When the line containing "replaced: clock/brown <327" is reached, begin transcribing. Continue exactly through the final line of the listing, and return nothing else.

== Supplied material ==
━━━

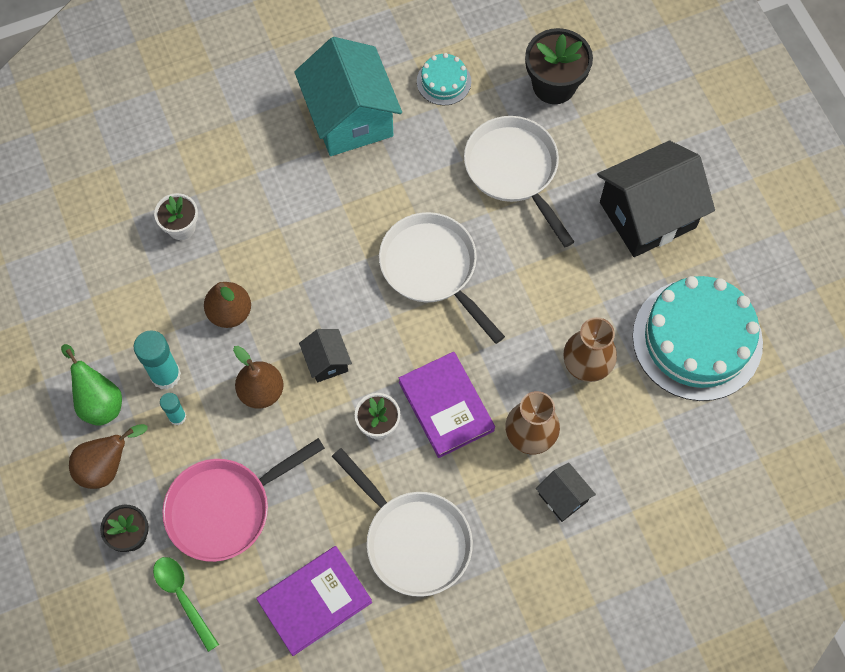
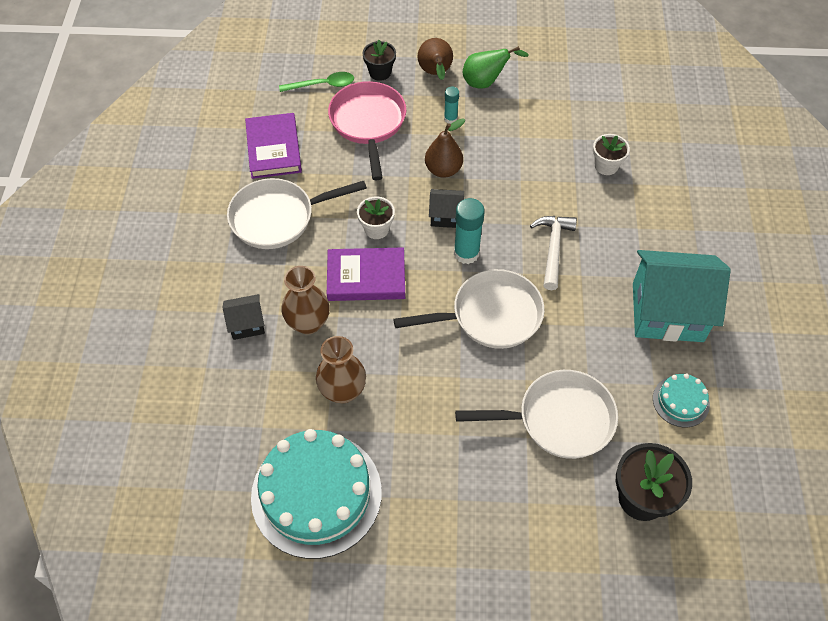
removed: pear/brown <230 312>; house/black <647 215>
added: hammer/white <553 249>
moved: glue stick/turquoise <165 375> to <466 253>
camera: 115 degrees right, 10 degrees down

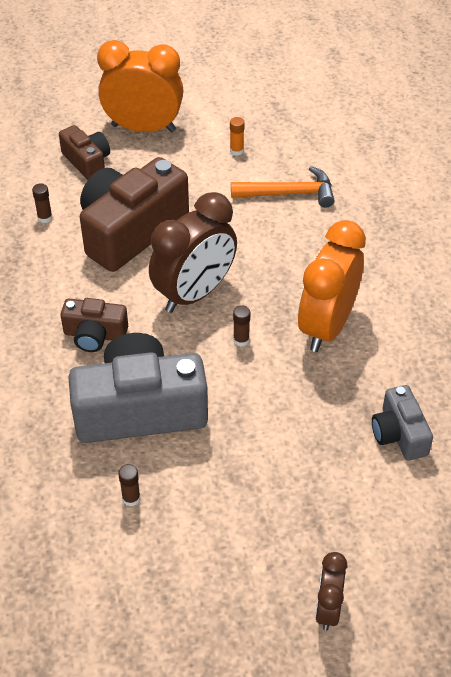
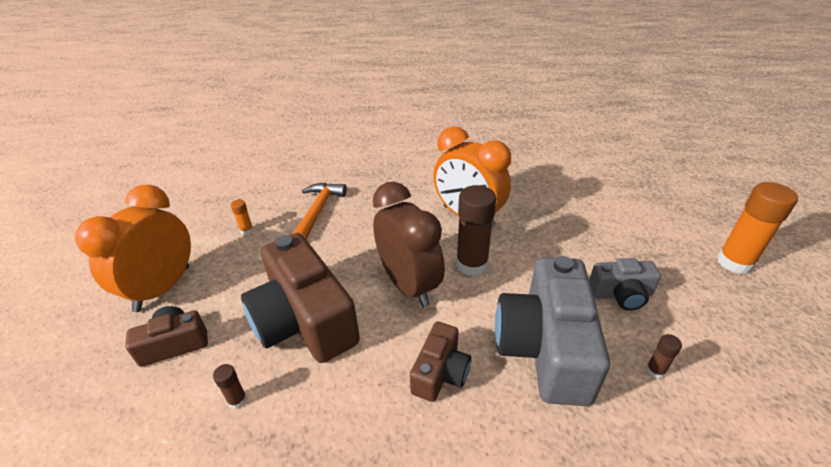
moved: camera/grey <399 434> to <621 294>
replaced: clock/brown <327 609> to glue stick/orange <734 262>
resized: glue stick/brown <241 340> = <472 264> x2.24
camera: 75 degrees left, 10 degrees down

━━━

== Answer below ==
replaced: clock/brown <327 609> to glue stick/orange <734 262>
resized: glue stick/brown <241 340> = <472 264> x2.24
camera: 75 degrees left, 10 degrees down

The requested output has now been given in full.